=== TASK DATA ===
--- --- ---
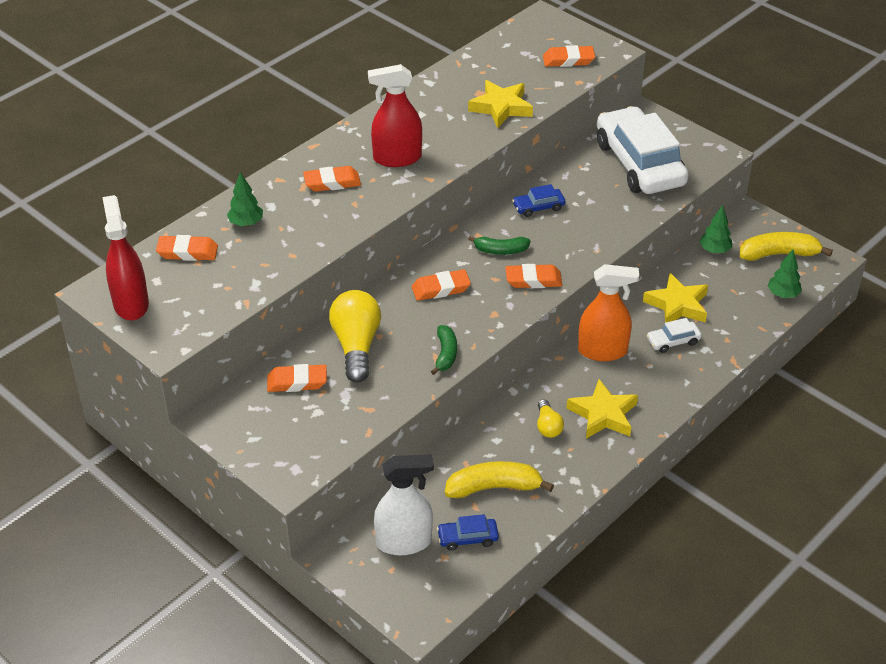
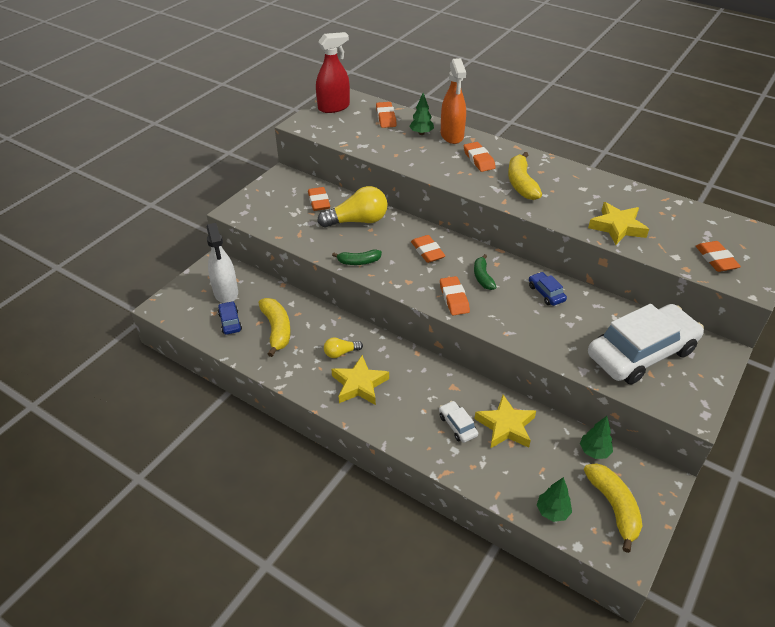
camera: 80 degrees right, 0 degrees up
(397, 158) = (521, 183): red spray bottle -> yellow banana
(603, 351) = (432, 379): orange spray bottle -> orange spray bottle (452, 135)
--- --- ---
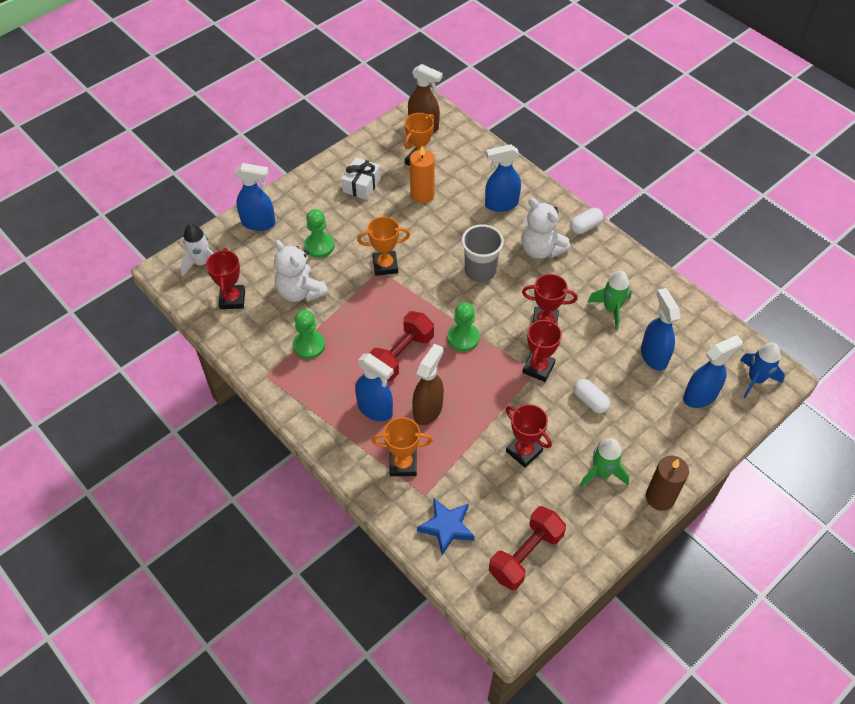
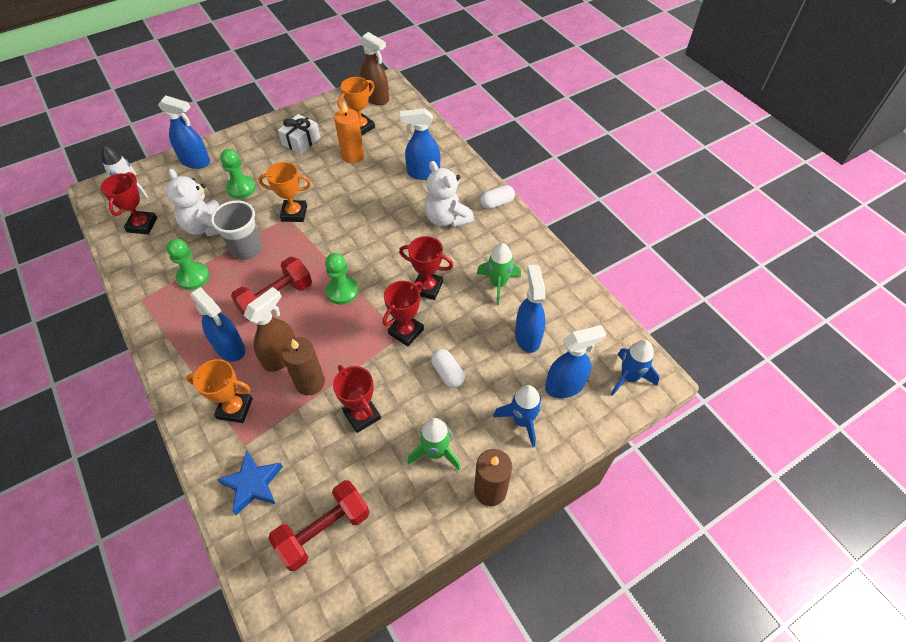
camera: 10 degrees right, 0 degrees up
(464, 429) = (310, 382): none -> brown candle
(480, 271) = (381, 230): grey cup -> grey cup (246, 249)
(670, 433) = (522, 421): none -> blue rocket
--- --- ---
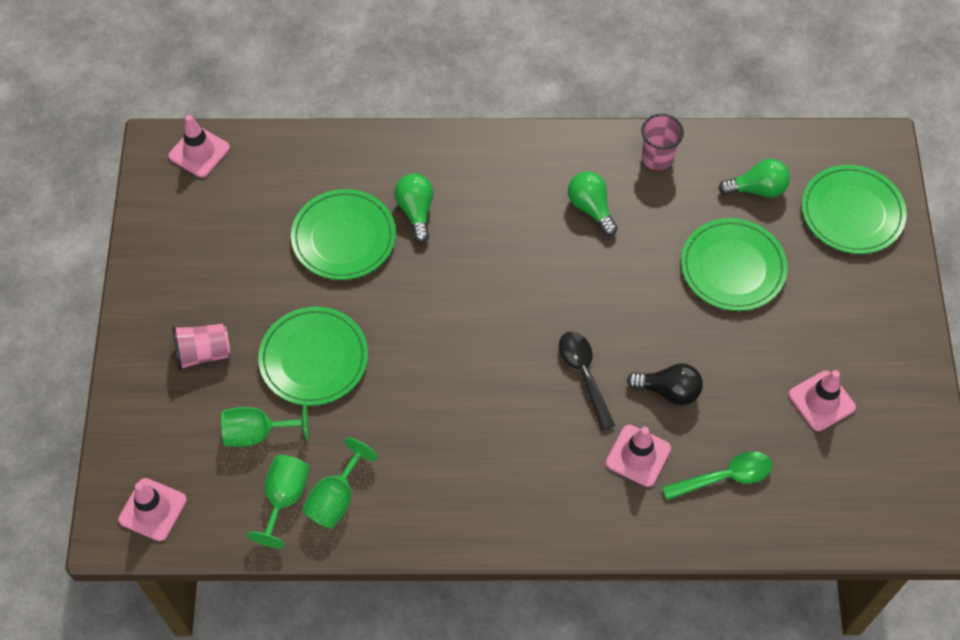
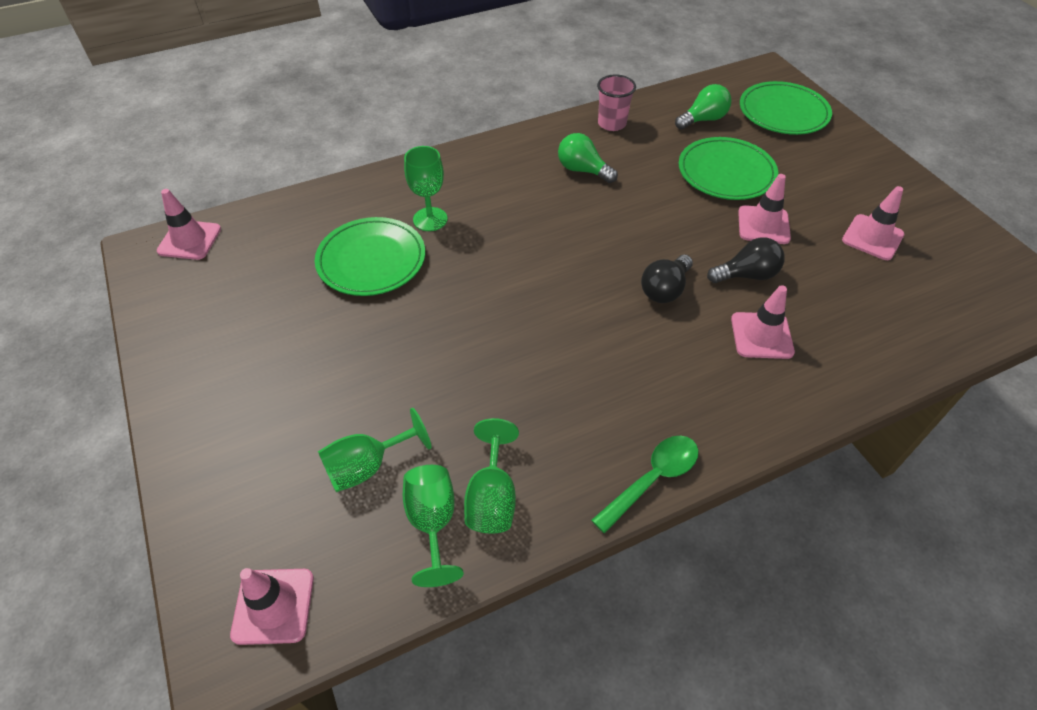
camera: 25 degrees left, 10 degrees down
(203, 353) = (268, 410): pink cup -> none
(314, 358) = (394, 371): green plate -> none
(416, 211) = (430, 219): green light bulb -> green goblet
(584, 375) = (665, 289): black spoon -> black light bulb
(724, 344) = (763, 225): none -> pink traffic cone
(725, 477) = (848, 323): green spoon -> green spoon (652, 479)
--- --- ---
Starting with the line that holds "(480, 271) = (381, 230): grey" and ending with the line that holds "(670, 433) = (522, 421): none -> blue rocket", retype every line in the data above exactly, and nothing else.

=== REPLY TO THE EXERCISE ===
(480, 271) = (381, 230): grey cup -> grey cup (246, 249)
(670, 433) = (522, 421): none -> blue rocket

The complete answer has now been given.